> [Activity]: For this exercise, repeat the listing below from its first line through the line containing "shifted,anillo/marrón (no. 1", exactly as written.

> [Data supplied]:
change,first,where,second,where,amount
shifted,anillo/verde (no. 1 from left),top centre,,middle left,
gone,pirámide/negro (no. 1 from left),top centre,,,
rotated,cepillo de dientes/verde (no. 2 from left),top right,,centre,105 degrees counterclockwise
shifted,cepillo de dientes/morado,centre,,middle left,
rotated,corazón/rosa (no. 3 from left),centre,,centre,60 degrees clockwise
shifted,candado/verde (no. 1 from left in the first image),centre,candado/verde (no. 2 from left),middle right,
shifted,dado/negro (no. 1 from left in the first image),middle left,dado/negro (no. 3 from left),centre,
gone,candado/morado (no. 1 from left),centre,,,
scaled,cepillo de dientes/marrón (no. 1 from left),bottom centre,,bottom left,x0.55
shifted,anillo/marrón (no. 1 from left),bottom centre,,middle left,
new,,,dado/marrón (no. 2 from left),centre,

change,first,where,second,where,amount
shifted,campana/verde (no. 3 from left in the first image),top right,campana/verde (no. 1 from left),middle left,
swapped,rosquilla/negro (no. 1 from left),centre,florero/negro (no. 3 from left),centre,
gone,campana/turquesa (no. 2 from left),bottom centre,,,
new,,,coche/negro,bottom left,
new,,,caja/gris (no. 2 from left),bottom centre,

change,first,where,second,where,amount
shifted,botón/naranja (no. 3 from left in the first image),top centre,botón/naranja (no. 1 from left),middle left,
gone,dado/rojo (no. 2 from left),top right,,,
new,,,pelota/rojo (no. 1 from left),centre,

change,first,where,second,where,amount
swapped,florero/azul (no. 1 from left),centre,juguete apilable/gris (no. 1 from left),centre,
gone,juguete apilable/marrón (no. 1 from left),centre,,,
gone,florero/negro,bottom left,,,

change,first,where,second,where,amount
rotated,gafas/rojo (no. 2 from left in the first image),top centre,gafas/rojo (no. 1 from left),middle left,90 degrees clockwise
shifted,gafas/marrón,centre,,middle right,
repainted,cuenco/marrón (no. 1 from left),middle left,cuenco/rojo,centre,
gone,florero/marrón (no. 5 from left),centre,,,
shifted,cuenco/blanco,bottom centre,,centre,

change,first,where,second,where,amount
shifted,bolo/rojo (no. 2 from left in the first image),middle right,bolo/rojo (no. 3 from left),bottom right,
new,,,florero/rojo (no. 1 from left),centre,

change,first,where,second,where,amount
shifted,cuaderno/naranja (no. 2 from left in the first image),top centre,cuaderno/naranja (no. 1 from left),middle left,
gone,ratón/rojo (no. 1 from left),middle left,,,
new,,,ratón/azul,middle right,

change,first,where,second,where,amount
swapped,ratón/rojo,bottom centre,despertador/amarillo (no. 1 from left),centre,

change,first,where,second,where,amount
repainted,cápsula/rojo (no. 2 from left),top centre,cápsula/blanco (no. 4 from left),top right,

> [Response]:
change,first,where,second,where,amount
shifted,anillo/verde (no. 1 from left),top centre,,middle left,
gone,pirámide/negro (no. 1 from left),top centre,,,
rotated,cepillo de dientes/verde (no. 2 from left),top right,,centre,105 degrees counterclockwise
shifted,cepillo de dientes/morado,centre,,middle left,
rotated,corazón/rosa (no. 3 from left),centre,,centre,60 degrees clockwise
shifted,candado/verde (no. 1 from left in the first image),centre,candado/verde (no. 2 from left),middle right,
shifted,dado/negro (no. 1 from left in the first image),middle left,dado/negro (no. 3 from left),centre,
gone,candado/morado (no. 1 from left),centre,,,
scaled,cepillo de dientes/marrón (no. 1 from left),bottom centre,,bottom left,x0.55
shifted,anillo/marrón (no. 1 from left),bottom centre,,middle left,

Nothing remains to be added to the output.